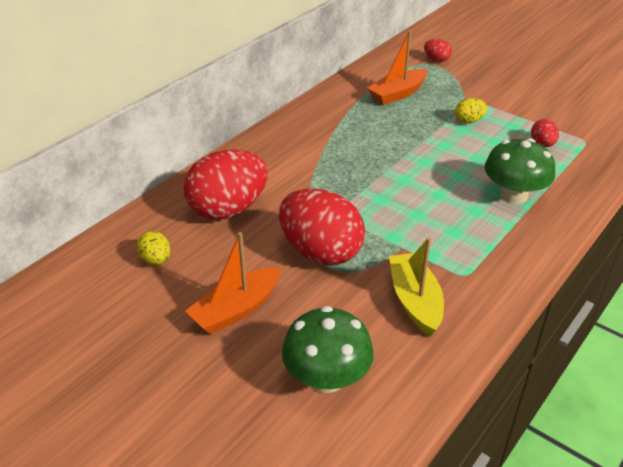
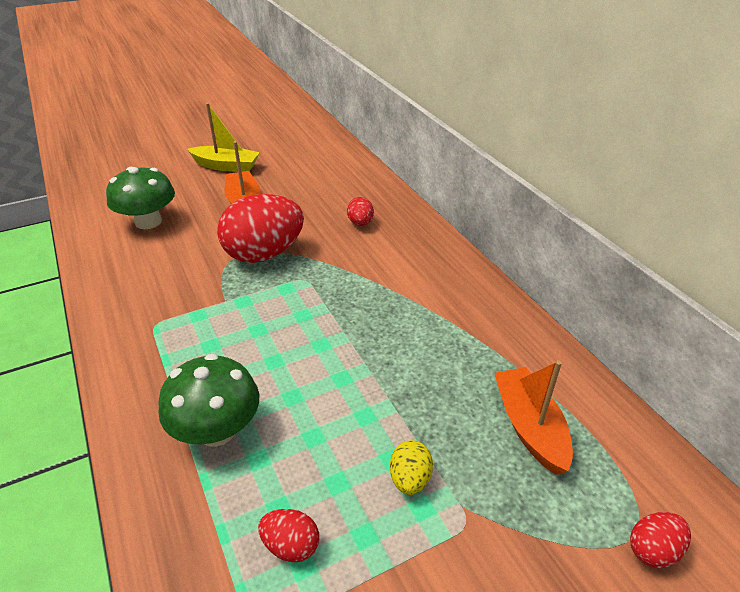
camera: 115 degrees right, 0 degrees up
yellow egg [137,231,170,265] -> none
red egg [184,150,268,220] -> red egg [347,197,374,226], size x0.45
yellow boat [389,238,444,336] -> yellow boat moved to [187,103,260,172]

◆ ◆ ◆

■ GOAL OF THE EXERCISE ■
Only the lines from the one holding "yellow egg [137,231,170,265] -> none" to the end of the material are wanted, each transcribed exactly.

■ RESPONSE AREA ■
yellow egg [137,231,170,265] -> none
red egg [184,150,268,220] -> red egg [347,197,374,226], size x0.45
yellow boat [389,238,444,336] -> yellow boat moved to [187,103,260,172]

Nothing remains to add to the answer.